* Your assignment
Give the lines below again exactly, starting with the line that holds "added: orange bowling" and going on through the line that holds "moved: blue dumbbell".

* Material provided

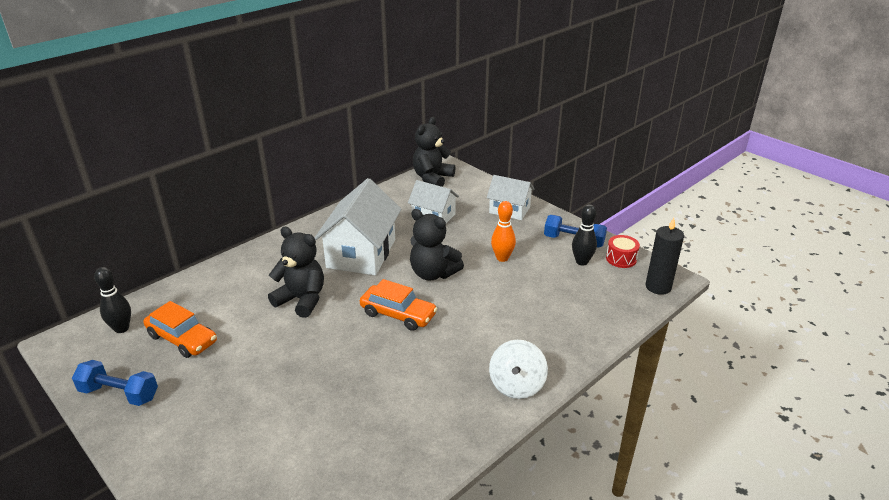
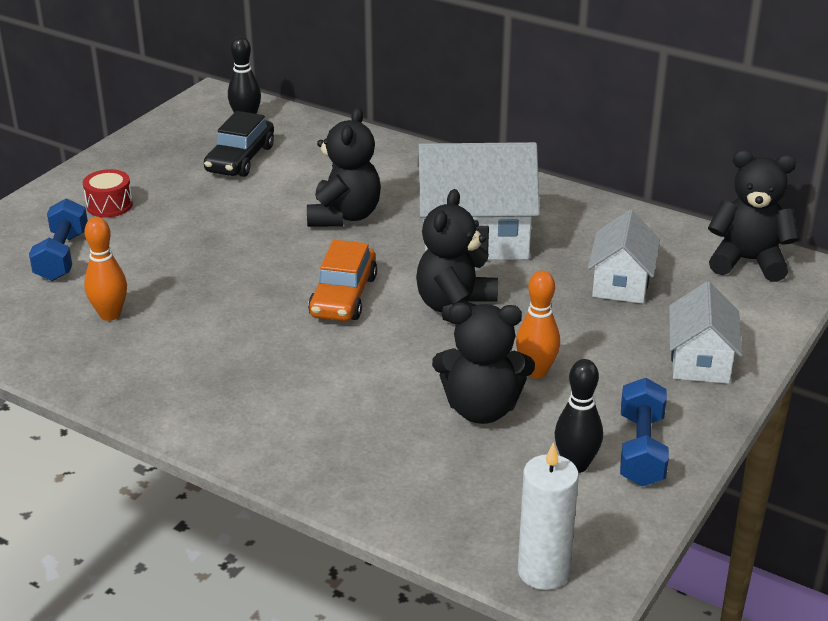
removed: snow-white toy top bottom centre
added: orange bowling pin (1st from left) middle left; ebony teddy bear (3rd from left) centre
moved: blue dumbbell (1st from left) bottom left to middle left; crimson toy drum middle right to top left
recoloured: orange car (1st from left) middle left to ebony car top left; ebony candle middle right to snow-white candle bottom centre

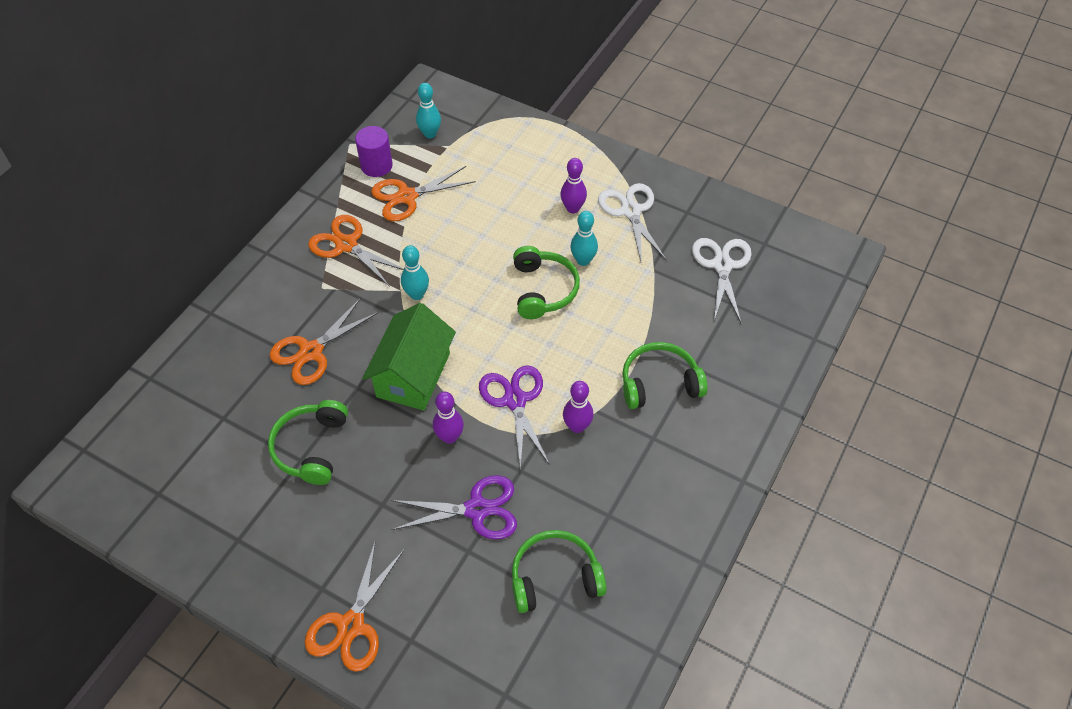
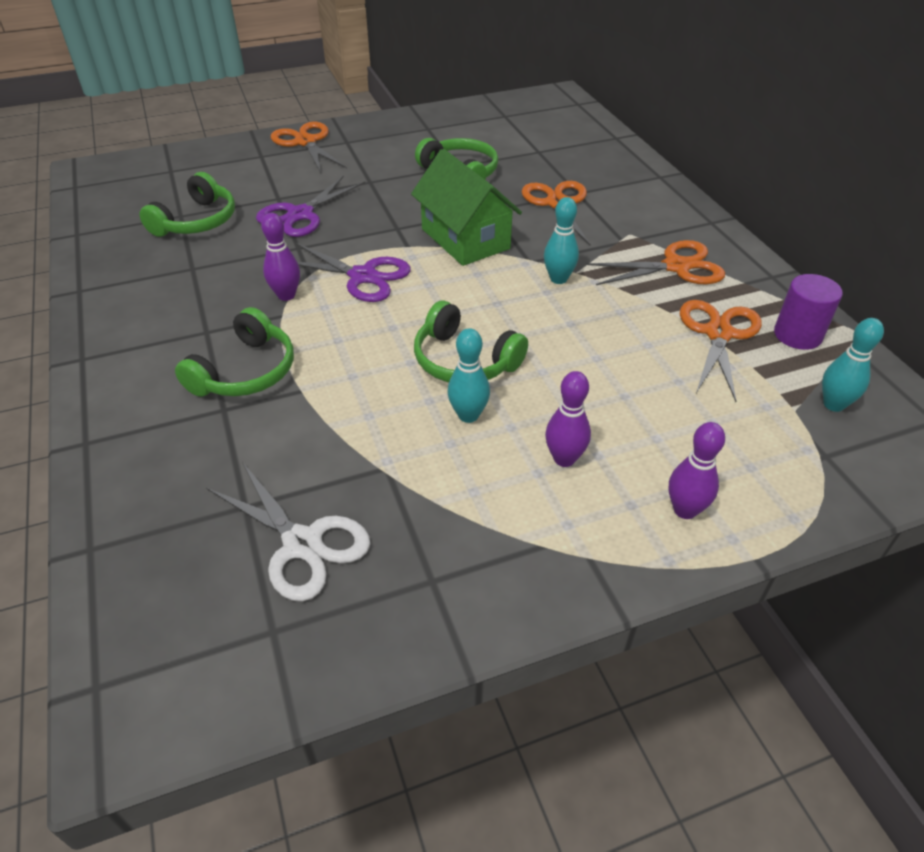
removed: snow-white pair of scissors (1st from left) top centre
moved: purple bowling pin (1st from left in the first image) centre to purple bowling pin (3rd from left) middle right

* * *

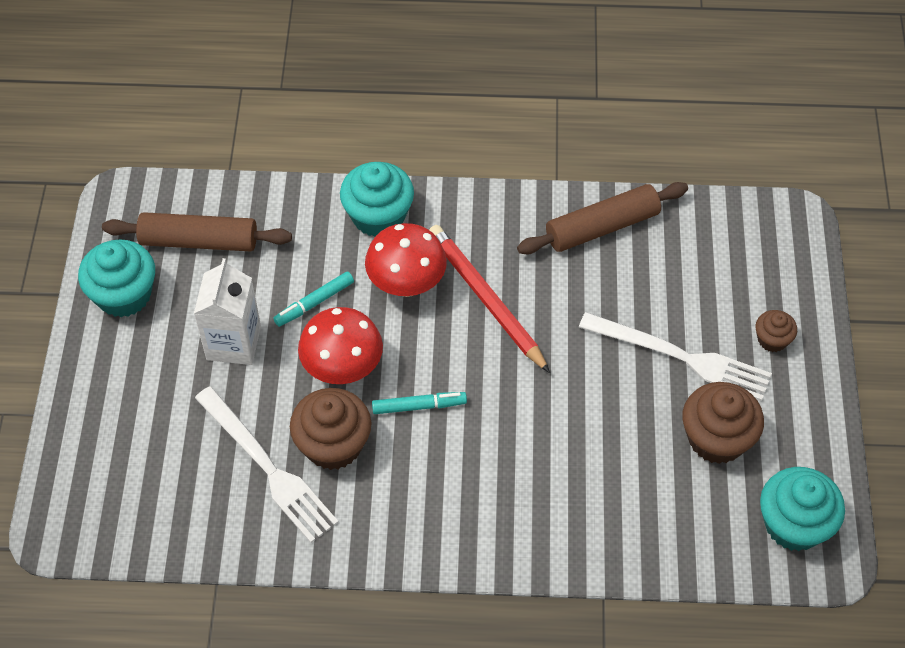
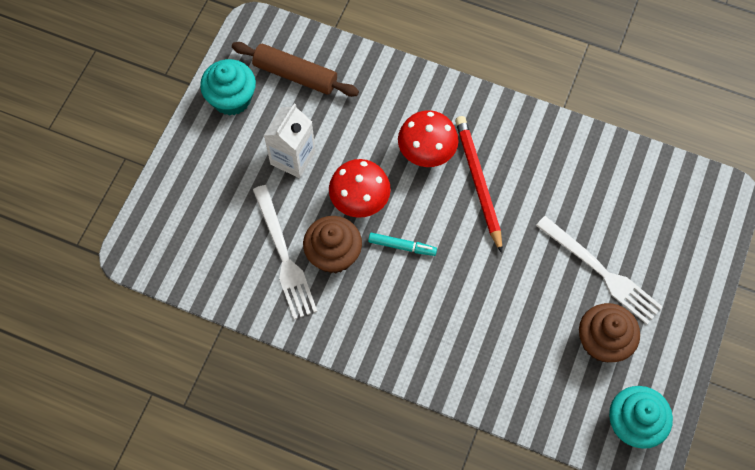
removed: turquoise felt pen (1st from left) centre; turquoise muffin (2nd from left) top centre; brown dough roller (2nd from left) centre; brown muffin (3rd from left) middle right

* Your response
added: orange bowling pin (1st from left) middle left; ebony teddy bear (3rd from left) centre
moved: blue dumbbell (1st from left) bottom left to middle left; crimson toy drum middle right to top left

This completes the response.